● **AIM**
Pick out every line below that contains the string "tuplet" and copy each such line in full.

[start]

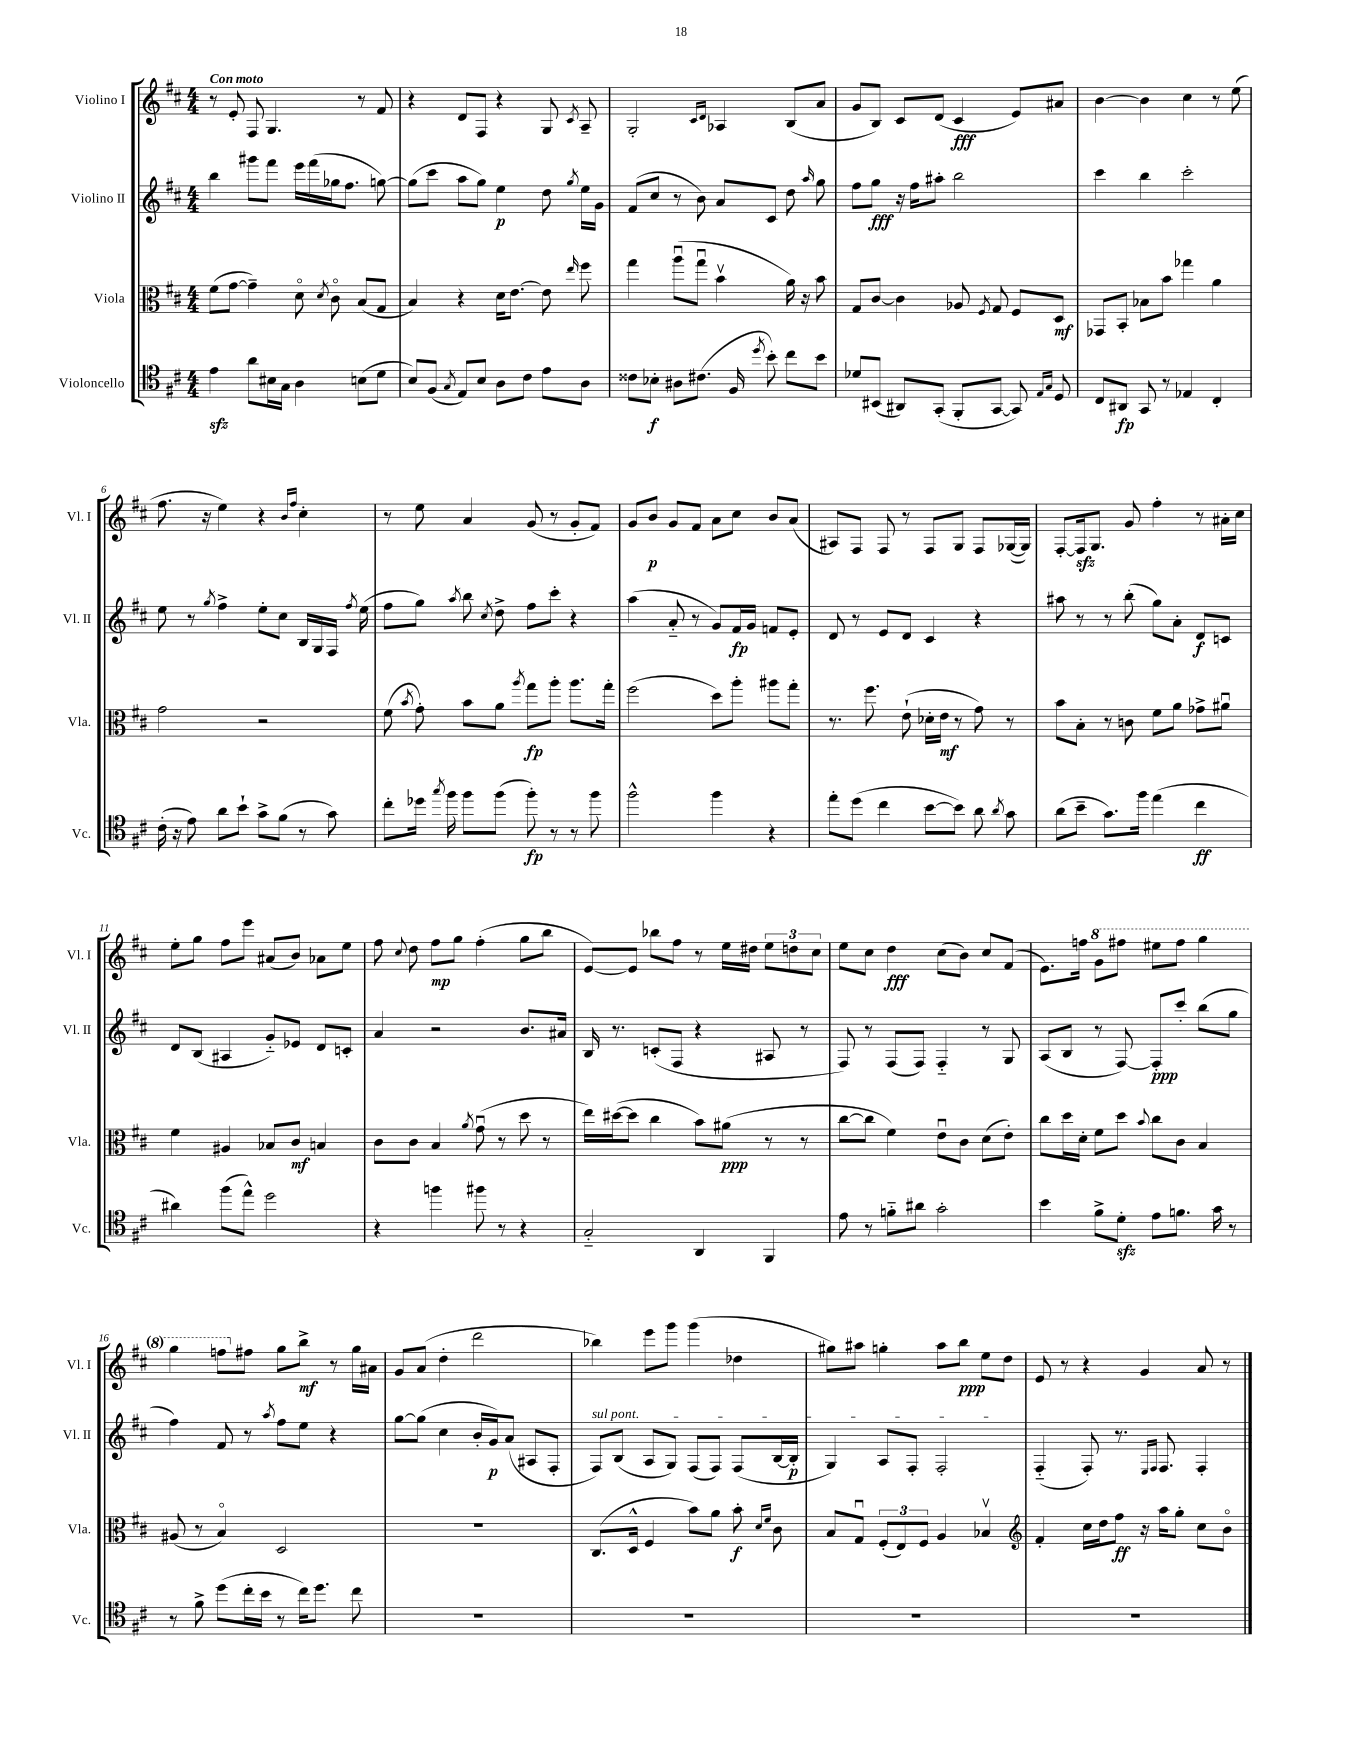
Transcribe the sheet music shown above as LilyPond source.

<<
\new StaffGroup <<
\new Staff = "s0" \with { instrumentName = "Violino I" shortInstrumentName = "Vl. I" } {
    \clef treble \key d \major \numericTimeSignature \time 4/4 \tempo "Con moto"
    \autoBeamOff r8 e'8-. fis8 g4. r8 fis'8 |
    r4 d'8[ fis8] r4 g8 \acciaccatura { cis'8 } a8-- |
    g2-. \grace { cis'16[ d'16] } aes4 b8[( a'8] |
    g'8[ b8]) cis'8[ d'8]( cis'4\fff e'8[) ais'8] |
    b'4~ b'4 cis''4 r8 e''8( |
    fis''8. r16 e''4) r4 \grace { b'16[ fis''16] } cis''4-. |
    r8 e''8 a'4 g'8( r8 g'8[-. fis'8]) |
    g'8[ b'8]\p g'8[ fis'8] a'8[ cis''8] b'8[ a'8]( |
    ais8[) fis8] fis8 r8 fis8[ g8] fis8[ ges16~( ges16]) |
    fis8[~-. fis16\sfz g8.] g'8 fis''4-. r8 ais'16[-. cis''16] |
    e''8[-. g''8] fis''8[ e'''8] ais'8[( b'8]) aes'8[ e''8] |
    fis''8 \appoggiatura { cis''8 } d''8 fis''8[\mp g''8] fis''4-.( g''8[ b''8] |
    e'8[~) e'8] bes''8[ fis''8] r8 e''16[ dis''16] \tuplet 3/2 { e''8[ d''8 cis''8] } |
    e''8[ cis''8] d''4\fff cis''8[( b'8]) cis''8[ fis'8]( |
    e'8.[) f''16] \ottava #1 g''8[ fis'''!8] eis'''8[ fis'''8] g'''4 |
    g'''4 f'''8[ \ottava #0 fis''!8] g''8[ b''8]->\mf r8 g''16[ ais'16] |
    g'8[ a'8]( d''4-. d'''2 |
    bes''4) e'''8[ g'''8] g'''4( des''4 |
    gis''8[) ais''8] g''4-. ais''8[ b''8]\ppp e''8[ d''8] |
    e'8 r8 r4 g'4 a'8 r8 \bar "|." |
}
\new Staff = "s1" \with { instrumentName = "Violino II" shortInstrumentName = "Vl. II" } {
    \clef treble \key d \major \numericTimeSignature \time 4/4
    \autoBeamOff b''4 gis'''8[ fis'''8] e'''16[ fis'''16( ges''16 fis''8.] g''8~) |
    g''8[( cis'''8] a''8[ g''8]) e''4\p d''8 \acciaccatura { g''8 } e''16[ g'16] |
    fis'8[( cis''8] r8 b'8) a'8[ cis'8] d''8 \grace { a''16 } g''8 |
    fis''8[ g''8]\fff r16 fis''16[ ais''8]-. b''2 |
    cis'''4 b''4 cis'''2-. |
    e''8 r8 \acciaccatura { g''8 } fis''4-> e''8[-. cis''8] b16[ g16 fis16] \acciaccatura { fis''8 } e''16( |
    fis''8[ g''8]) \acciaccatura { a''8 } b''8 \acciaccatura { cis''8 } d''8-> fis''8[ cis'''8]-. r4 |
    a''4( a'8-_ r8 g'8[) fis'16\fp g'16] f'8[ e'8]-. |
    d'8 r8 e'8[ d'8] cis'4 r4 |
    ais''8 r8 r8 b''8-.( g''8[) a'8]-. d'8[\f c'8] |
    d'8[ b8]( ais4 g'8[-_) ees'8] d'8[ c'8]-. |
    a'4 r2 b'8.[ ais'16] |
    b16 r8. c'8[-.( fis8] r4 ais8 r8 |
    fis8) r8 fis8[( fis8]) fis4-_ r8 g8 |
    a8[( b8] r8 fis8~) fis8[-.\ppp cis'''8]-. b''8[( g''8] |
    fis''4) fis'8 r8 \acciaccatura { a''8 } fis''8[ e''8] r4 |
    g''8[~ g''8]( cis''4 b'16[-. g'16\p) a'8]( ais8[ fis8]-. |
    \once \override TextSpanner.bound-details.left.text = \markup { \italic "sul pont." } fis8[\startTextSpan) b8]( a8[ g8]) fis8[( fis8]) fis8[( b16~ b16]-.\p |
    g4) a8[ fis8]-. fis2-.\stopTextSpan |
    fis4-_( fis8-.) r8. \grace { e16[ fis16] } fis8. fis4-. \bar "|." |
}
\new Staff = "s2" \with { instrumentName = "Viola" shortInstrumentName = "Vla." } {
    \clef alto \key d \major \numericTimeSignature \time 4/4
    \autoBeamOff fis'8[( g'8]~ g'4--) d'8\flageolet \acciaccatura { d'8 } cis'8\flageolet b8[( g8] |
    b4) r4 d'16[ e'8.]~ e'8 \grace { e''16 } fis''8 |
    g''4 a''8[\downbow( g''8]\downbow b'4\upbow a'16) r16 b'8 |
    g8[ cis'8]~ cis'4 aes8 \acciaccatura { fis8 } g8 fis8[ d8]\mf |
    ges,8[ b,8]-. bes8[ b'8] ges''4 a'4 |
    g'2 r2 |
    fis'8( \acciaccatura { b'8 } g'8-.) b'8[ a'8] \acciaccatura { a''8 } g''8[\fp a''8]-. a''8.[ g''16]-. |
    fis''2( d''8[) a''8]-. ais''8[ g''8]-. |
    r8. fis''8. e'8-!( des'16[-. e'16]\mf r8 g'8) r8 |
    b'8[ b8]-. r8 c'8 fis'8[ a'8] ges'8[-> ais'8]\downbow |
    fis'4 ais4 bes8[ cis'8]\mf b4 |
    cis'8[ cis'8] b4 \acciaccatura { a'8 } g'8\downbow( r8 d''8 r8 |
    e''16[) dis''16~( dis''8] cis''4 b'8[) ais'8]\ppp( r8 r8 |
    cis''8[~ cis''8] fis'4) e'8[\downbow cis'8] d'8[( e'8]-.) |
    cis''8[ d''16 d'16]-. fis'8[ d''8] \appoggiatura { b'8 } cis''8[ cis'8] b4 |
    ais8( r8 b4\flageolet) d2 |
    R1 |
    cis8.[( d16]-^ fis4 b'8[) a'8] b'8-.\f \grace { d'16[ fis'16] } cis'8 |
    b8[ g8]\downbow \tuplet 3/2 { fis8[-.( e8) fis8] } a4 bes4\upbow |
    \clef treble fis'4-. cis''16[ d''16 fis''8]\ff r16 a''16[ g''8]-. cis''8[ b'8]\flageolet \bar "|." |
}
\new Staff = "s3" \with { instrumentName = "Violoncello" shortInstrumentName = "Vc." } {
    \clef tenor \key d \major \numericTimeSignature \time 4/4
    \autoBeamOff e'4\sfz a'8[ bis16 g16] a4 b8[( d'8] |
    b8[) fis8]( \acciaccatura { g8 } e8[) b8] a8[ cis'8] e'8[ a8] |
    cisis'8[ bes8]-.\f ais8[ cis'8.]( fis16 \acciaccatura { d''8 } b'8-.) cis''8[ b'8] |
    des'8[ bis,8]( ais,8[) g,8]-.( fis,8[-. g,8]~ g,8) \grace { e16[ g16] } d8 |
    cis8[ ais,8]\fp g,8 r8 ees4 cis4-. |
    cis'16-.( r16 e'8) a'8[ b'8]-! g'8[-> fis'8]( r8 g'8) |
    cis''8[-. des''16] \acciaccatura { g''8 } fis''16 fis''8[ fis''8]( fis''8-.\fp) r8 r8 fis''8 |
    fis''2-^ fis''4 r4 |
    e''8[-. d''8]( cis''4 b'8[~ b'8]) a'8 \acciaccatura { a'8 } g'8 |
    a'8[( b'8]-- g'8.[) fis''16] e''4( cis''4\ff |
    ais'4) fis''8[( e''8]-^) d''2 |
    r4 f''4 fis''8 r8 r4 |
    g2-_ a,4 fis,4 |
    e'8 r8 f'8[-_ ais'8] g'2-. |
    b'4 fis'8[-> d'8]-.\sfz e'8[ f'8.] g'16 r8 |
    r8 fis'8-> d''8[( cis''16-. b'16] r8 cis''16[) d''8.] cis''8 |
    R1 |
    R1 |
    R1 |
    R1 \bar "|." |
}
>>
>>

[end]

● **ANSWER TO THE TASK**
    e'8[~) e'8] bes''8[ fis''8] r8 e''16[ dis''16] \tuplet 3/2 { e''8[ d''8 cis''8] } |
    b8[ g8]\downbow \tuplet 3/2 { fis8[-.( e8) fis8] } a4 bes4\upbow |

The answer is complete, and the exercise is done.